Records to process ▸
====

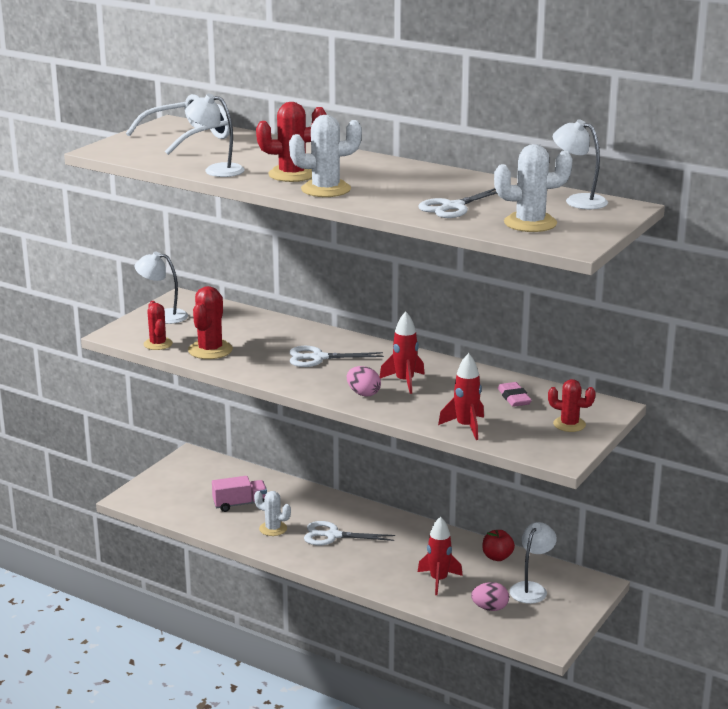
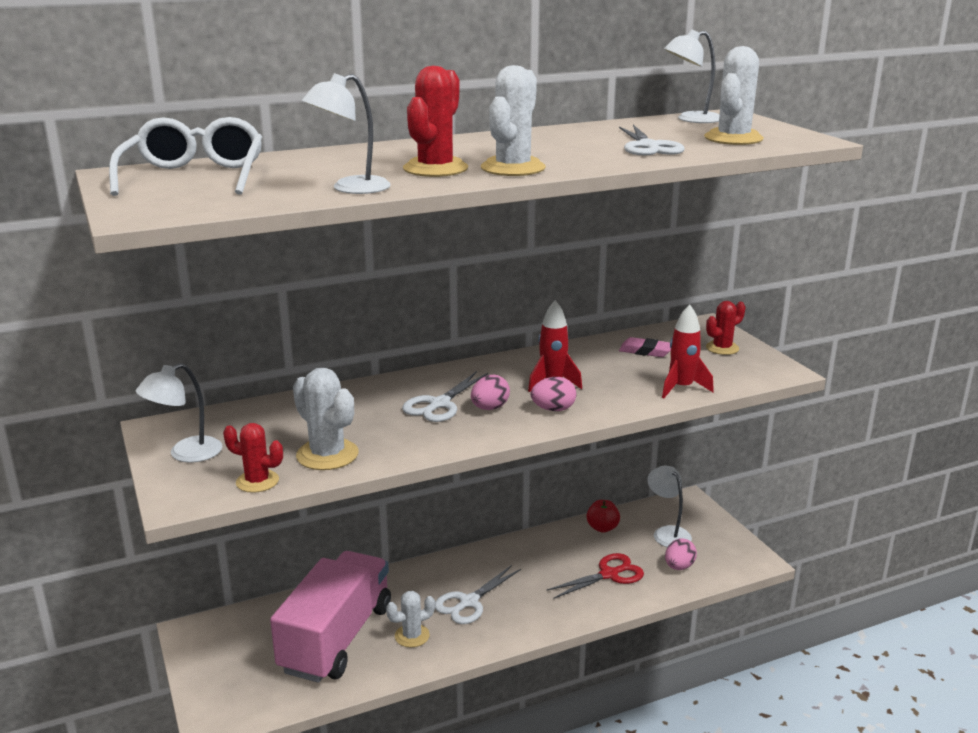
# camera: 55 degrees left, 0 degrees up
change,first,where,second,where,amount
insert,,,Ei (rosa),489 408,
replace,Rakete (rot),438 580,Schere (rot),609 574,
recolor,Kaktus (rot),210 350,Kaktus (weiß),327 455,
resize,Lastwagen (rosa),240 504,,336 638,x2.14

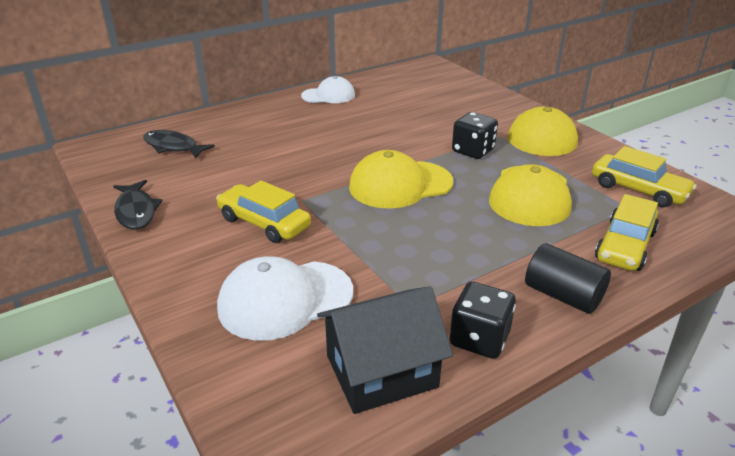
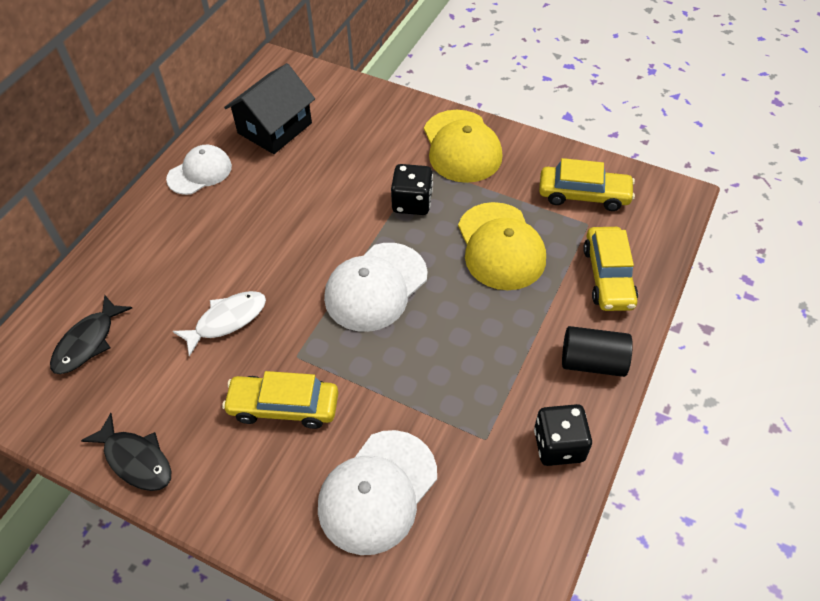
# camera: 30 degrees left, 20 degrees up
change,first,where,second,where,amount
insert,,,Fisch (weiß),227 320,
move,Haus (schwarz),381 371,,275 128,
recolor,Kappe (gelb),400 185,Kappe (weiß),375 287,
rotate,Fisch (schwarz),173 147,,88 342,60 degrees counterclockwise

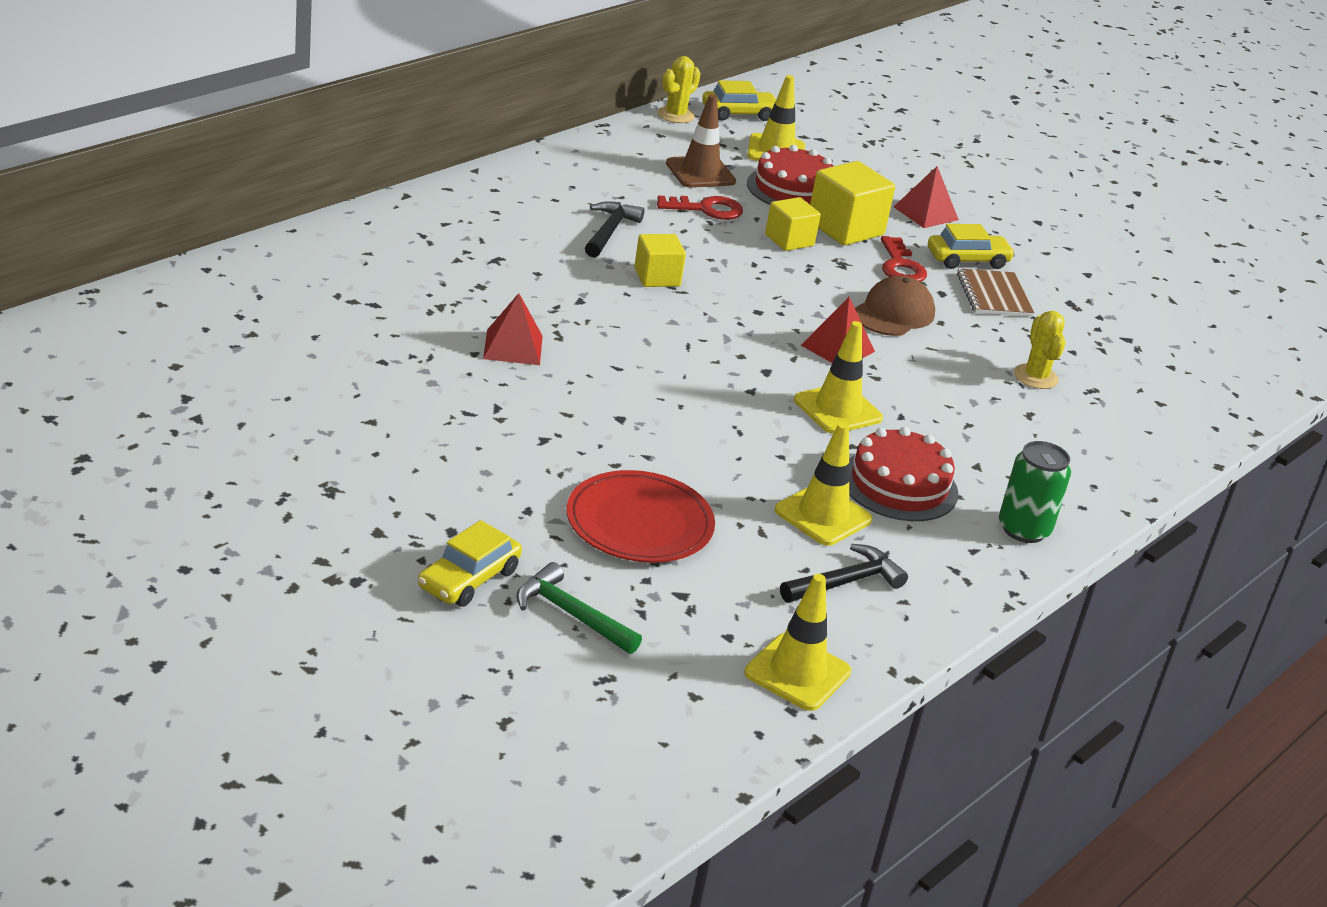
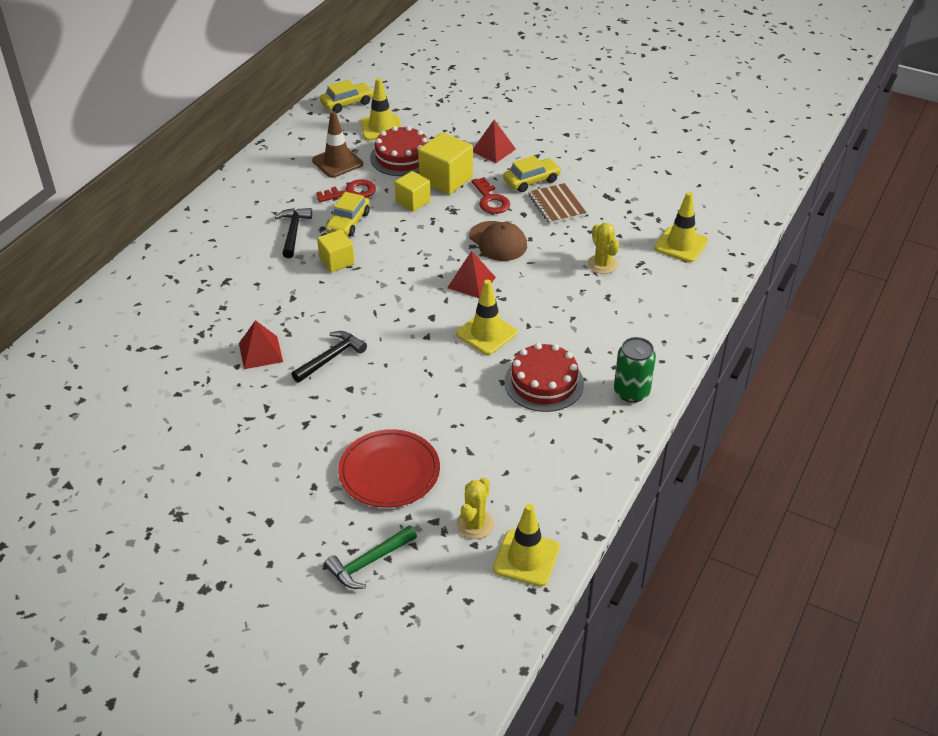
# camera: 10 degrees left, 10 degrees up
change,first,where,second,where,amount
move,Auto (gelb),469 579,,348 222,
move,Kaktus (gelb),676 115,,475 524,
move,Leitkegel (gelb),823 515,,681 244,
move,Hammer (schwarz),846 582,,331 358,
rotate,Hammer (grün),571 614,,368 562,60 degrees counterclockwise
rotate,Kappe (braun),893 313,,498 241,120 degrees clockwise

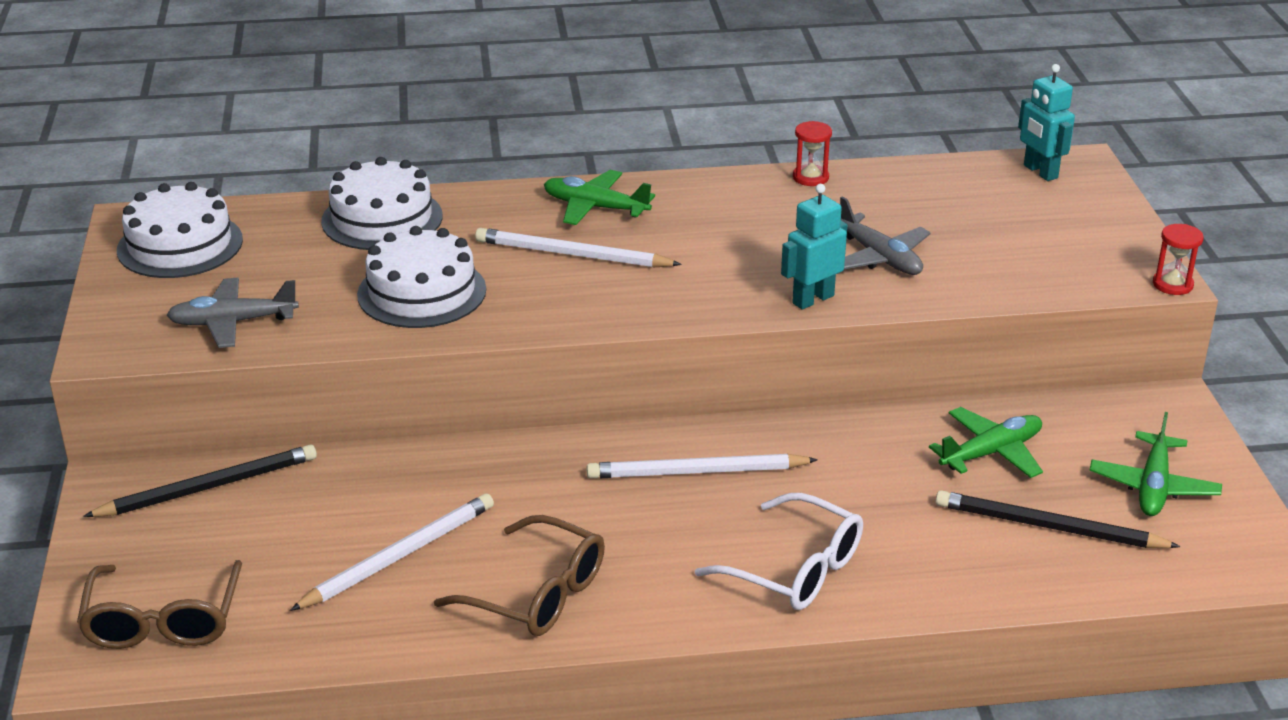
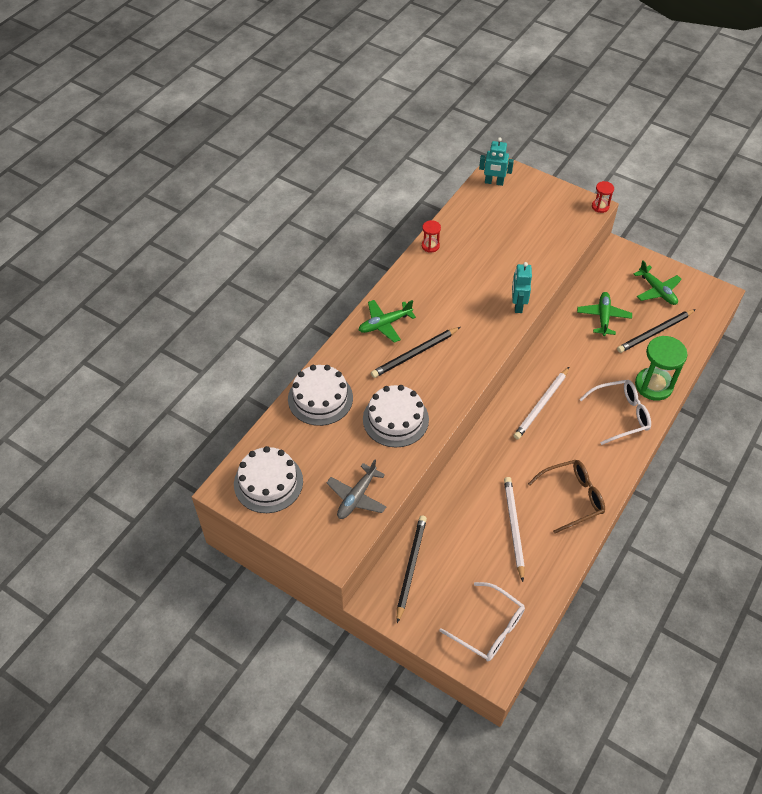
# camera: 50 degrees left, 20 degrees up
change,first,where,second,where,amount
delete,Flugzeug (grau),880 257,,,
insert,,,Sanduhr (grün),653 385,
recolor,Brille (braun),163 619,Brille (weiß),488 628,
recolor,Bleistift (weiß),572 255,Bleistift (schwarz),415 354,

====

Exercise directions ▸
Restate the data above word for word, so that the only difference is the missing pictures.

Reply to the exercise ▸
# camera: 55 degrees left, 0 degrees up
change,first,where,second,where,amount
insert,,,Ei (rosa),489 408,
replace,Rakete (rot),438 580,Schere (rot),609 574,
recolor,Kaktus (rot),210 350,Kaktus (weiß),327 455,
resize,Lastwagen (rosa),240 504,,336 638,x2.14

# camera: 30 degrees left, 20 degrees up
change,first,where,second,where,amount
insert,,,Fisch (weiß),227 320,
move,Haus (schwarz),381 371,,275 128,
recolor,Kappe (gelb),400 185,Kappe (weiß),375 287,
rotate,Fisch (schwarz),173 147,,88 342,60 degrees counterclockwise

# camera: 10 degrees left, 10 degrees up
change,first,where,second,where,amount
move,Auto (gelb),469 579,,348 222,
move,Kaktus (gelb),676 115,,475 524,
move,Leitkegel (gelb),823 515,,681 244,
move,Hammer (schwarz),846 582,,331 358,
rotate,Hammer (grün),571 614,,368 562,60 degrees counterclockwise
rotate,Kappe (braun),893 313,,498 241,120 degrees clockwise

# camera: 50 degrees left, 20 degrees up
change,first,where,second,where,amount
delete,Flugzeug (grau),880 257,,,
insert,,,Sanduhr (grün),653 385,
recolor,Brille (braun),163 619,Brille (weiß),488 628,
recolor,Bleistift (weiß),572 255,Bleistift (schwarz),415 354,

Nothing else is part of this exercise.